──────── INFORMATION SUPPLIED

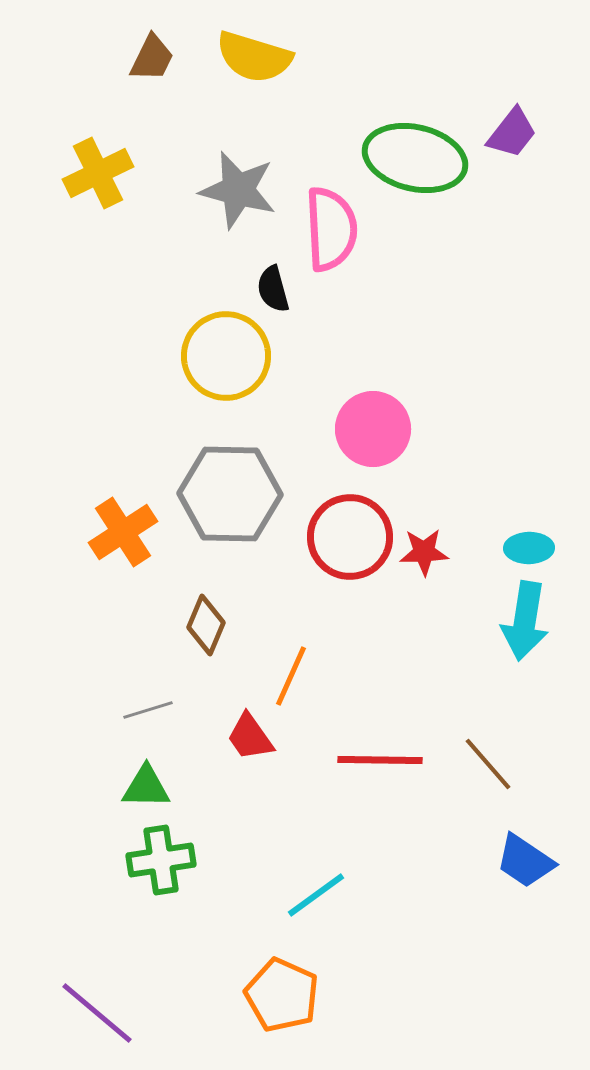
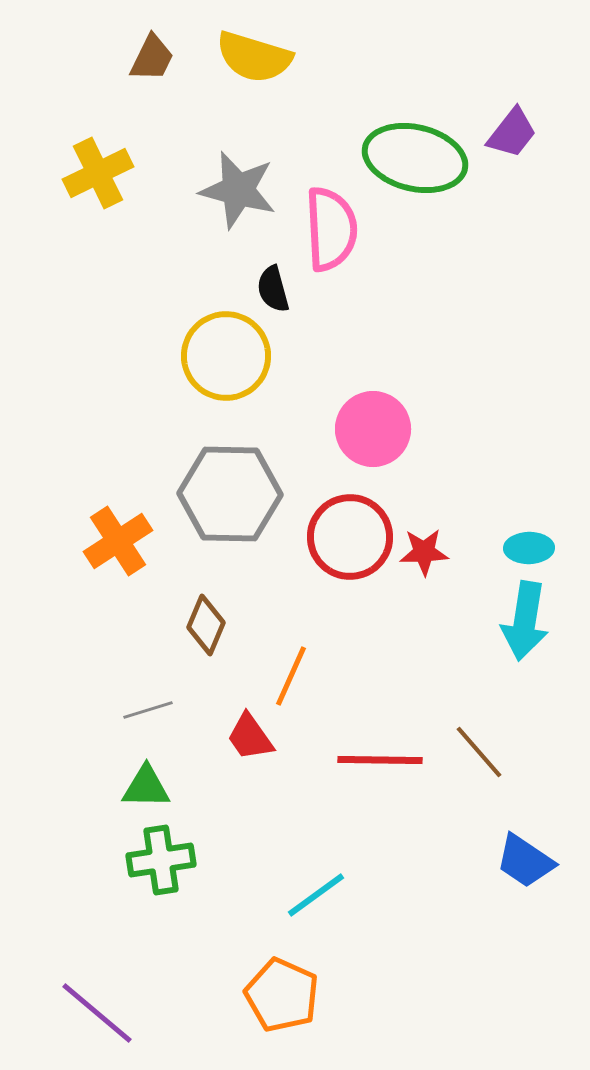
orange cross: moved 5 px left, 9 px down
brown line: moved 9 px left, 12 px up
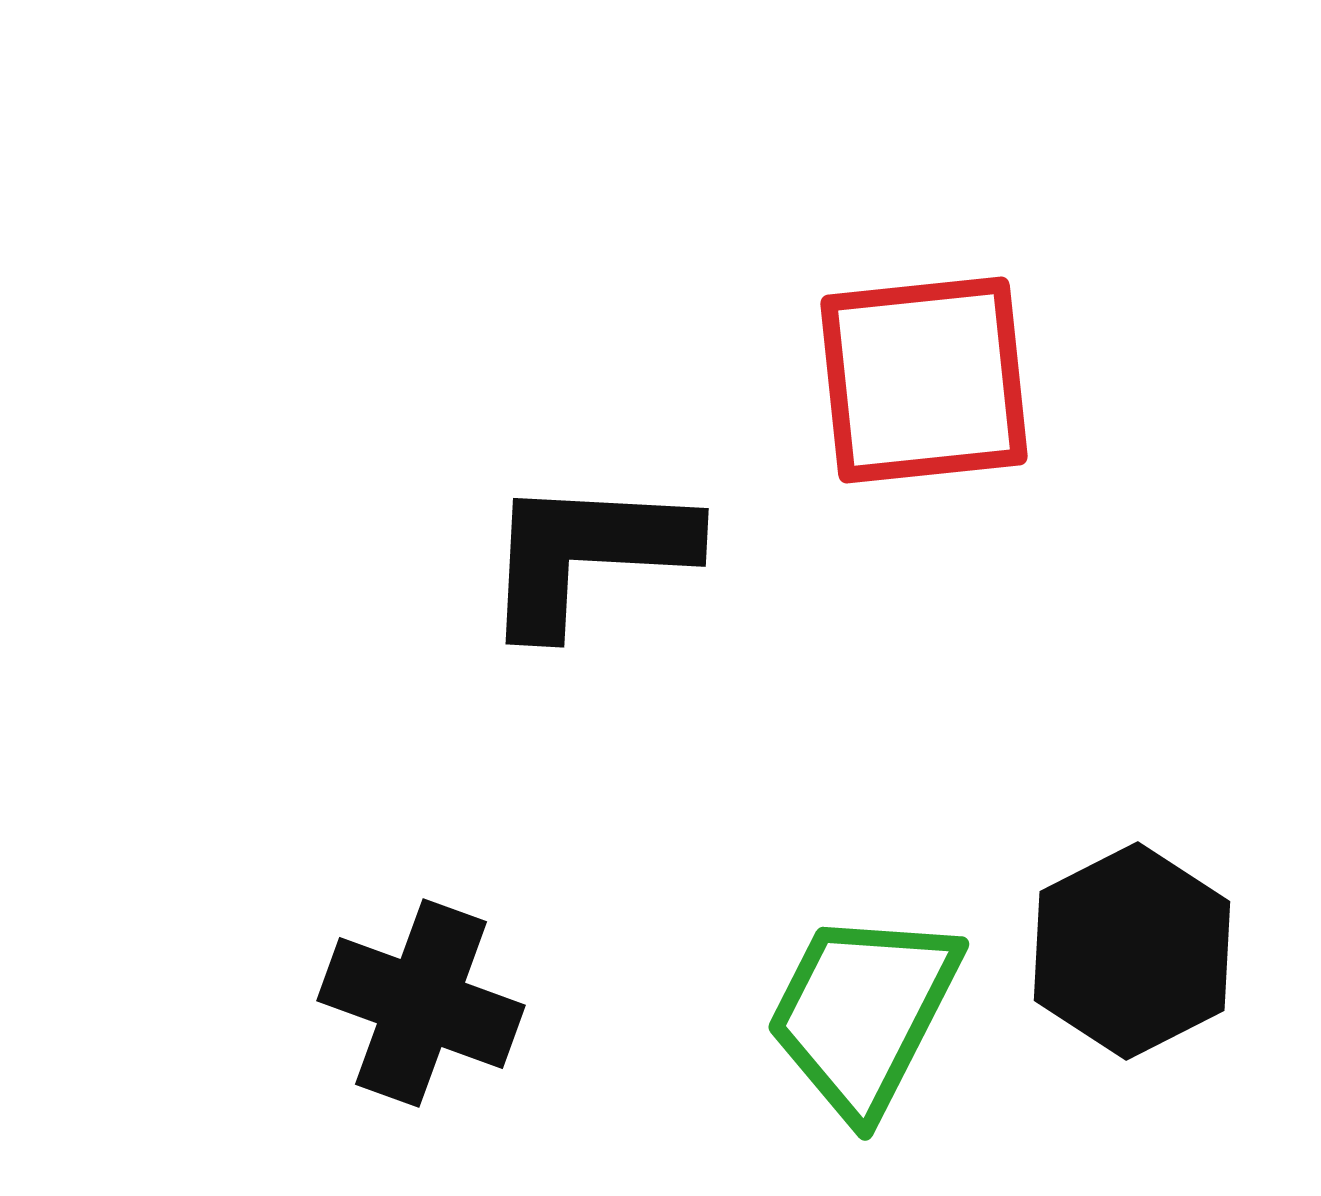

────────────────
──────── INFORMATION SUPPLIED

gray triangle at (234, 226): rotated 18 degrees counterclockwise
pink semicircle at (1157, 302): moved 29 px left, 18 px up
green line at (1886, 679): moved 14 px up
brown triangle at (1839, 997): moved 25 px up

────────────────
──────── INFORMATION SUPPLIED

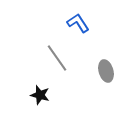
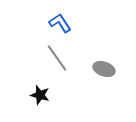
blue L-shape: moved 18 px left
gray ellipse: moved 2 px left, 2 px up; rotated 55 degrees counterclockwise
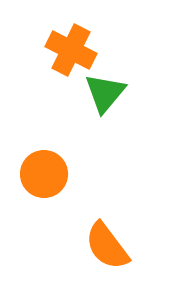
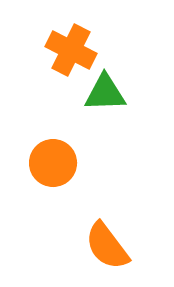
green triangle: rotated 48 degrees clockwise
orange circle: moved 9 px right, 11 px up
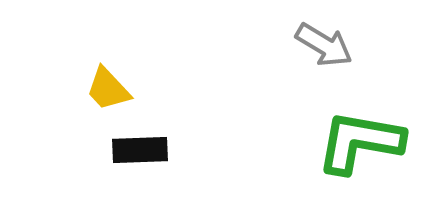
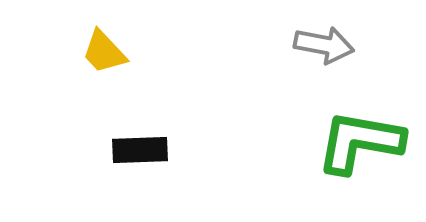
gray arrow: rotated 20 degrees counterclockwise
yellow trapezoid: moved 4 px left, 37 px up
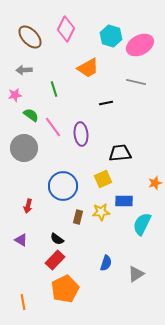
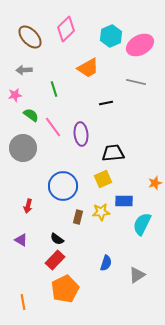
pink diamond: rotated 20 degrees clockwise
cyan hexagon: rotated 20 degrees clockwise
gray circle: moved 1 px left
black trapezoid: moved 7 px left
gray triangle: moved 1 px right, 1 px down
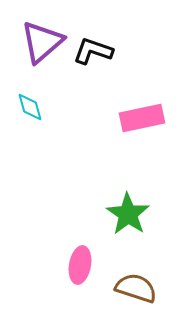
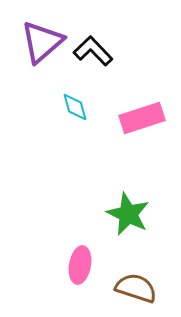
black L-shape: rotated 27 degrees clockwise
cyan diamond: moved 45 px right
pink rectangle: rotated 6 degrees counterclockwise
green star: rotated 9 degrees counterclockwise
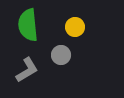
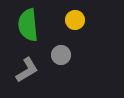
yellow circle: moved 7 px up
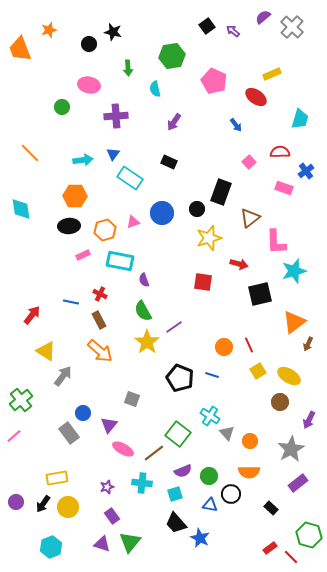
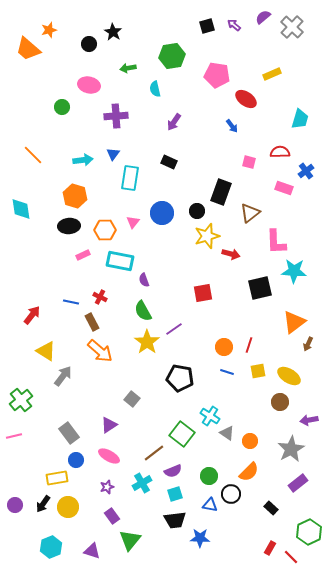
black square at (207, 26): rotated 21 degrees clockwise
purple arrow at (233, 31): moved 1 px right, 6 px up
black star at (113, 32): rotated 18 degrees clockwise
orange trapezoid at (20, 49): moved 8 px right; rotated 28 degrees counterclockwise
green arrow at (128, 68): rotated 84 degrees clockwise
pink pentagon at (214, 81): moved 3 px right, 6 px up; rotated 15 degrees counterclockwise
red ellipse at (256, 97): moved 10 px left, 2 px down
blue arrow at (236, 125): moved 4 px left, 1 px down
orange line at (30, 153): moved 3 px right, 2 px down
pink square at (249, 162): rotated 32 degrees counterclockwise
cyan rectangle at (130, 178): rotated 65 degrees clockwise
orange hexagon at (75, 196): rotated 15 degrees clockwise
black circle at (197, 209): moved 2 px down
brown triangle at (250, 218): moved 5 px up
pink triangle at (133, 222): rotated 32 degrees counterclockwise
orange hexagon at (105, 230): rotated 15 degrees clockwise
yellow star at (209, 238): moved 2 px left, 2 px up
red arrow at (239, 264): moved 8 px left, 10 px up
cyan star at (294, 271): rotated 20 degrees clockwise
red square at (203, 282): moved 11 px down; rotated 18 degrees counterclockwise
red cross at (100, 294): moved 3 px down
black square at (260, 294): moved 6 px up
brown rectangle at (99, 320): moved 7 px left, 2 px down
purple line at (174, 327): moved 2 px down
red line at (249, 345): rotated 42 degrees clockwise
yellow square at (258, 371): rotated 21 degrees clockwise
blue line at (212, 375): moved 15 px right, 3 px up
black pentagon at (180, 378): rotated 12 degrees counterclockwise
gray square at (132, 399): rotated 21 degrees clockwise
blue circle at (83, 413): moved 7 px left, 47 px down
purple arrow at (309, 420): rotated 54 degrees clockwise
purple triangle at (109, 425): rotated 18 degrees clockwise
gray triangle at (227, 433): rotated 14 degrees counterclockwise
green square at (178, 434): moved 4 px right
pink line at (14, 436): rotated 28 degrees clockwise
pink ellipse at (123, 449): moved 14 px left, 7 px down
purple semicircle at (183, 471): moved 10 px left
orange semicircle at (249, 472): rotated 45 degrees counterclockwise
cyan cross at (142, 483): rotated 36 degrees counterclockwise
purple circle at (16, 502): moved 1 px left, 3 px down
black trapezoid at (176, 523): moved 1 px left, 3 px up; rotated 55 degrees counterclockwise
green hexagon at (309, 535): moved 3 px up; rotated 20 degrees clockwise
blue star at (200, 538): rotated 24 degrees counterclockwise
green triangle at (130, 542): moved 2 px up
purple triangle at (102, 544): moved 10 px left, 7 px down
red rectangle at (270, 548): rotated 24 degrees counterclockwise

────────────────

Retype, in the same exact form, the lines of the material above from the line holding "black star at" through the line holding "green square at (178, 434): moved 4 px right".

THE ANSWER:
black star at (113, 32): rotated 18 degrees clockwise
orange trapezoid at (20, 49): moved 8 px right; rotated 28 degrees counterclockwise
green arrow at (128, 68): rotated 84 degrees clockwise
pink pentagon at (214, 81): moved 3 px right, 6 px up; rotated 15 degrees counterclockwise
red ellipse at (256, 97): moved 10 px left, 2 px down
blue arrow at (236, 125): moved 4 px left, 1 px down
orange line at (30, 153): moved 3 px right, 2 px down
pink square at (249, 162): rotated 32 degrees counterclockwise
cyan rectangle at (130, 178): rotated 65 degrees clockwise
orange hexagon at (75, 196): rotated 15 degrees clockwise
black circle at (197, 209): moved 2 px down
brown triangle at (250, 218): moved 5 px up
pink triangle at (133, 222): rotated 32 degrees counterclockwise
orange hexagon at (105, 230): rotated 15 degrees clockwise
yellow star at (209, 238): moved 2 px left, 2 px up
red arrow at (239, 264): moved 8 px left, 10 px up
cyan star at (294, 271): rotated 20 degrees clockwise
red square at (203, 282): moved 11 px down; rotated 18 degrees counterclockwise
red cross at (100, 294): moved 3 px down
black square at (260, 294): moved 6 px up
brown rectangle at (99, 320): moved 7 px left, 2 px down
purple line at (174, 327): moved 2 px down
red line at (249, 345): rotated 42 degrees clockwise
yellow square at (258, 371): rotated 21 degrees clockwise
blue line at (212, 375): moved 15 px right, 3 px up
black pentagon at (180, 378): rotated 12 degrees counterclockwise
gray square at (132, 399): rotated 21 degrees clockwise
blue circle at (83, 413): moved 7 px left, 47 px down
purple arrow at (309, 420): rotated 54 degrees clockwise
purple triangle at (109, 425): rotated 18 degrees clockwise
gray triangle at (227, 433): rotated 14 degrees counterclockwise
green square at (178, 434): moved 4 px right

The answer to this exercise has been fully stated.